Goal of the exercise | Nothing but an exact copy is wanted: the line with "(335, 132) = (502, 148): black" and each line after it in the data below, last line included.
Records below:
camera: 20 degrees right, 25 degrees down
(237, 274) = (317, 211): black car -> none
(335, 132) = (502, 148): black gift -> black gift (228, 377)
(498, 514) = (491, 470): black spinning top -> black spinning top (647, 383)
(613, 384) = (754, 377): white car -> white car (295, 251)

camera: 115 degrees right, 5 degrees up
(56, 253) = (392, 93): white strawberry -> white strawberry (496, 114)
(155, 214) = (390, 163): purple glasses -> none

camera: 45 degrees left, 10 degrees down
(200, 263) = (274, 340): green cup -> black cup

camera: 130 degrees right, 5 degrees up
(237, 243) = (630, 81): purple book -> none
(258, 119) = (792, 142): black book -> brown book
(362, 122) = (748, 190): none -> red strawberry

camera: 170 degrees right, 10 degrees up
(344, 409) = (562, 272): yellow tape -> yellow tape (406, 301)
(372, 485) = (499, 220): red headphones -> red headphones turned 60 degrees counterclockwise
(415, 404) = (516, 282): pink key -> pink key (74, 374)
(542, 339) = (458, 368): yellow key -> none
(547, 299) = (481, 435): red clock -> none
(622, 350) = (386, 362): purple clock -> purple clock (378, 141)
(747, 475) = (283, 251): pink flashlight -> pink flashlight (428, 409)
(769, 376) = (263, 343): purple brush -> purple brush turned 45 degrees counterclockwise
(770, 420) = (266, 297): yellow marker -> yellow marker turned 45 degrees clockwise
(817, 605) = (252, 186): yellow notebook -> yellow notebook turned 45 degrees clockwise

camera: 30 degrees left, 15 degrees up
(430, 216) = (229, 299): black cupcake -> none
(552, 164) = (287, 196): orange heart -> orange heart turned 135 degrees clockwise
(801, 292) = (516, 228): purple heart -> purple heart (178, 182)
End of Records.
Task response |
(335, 132) = (502, 148): black gift -> black gift (228, 377)
(498, 514) = (491, 470): black spinning top -> black spinning top (647, 383)
(613, 384) = (754, 377): white car -> white car (295, 251)

camera: 115 degrees right, 5 degrees up
(56, 253) = (392, 93): white strawberry -> white strawberry (496, 114)
(155, 214) = (390, 163): purple glasses -> none

camera: 45 degrees left, 10 degrees down
(200, 263) = (274, 340): green cup -> black cup

camera: 130 degrees right, 5 degrees up
(237, 243) = (630, 81): purple book -> none
(258, 119) = (792, 142): black book -> brown book
(362, 122) = (748, 190): none -> red strawberry

camera: 170 degrees right, 10 degrees up
(344, 409) = (562, 272): yellow tape -> yellow tape (406, 301)
(372, 485) = (499, 220): red headphones -> red headphones turned 60 degrees counterclockwise
(415, 404) = (516, 282): pink key -> pink key (74, 374)
(542, 339) = (458, 368): yellow key -> none
(547, 299) = (481, 435): red clock -> none
(622, 350) = (386, 362): purple clock -> purple clock (378, 141)
(747, 475) = (283, 251): pink flashlight -> pink flashlight (428, 409)
(769, 376) = (263, 343): purple brush -> purple brush turned 45 degrees counterclockwise
(770, 420) = (266, 297): yellow marker -> yellow marker turned 45 degrees clockwise
(817, 605) = (252, 186): yellow notebook -> yellow notebook turned 45 degrees clockwise

camera: 30 degrees left, 15 degrees up
(430, 216) = (229, 299): black cupcake -> none
(552, 164) = (287, 196): orange heart -> orange heart turned 135 degrees clockwise
(801, 292) = (516, 228): purple heart -> purple heart (178, 182)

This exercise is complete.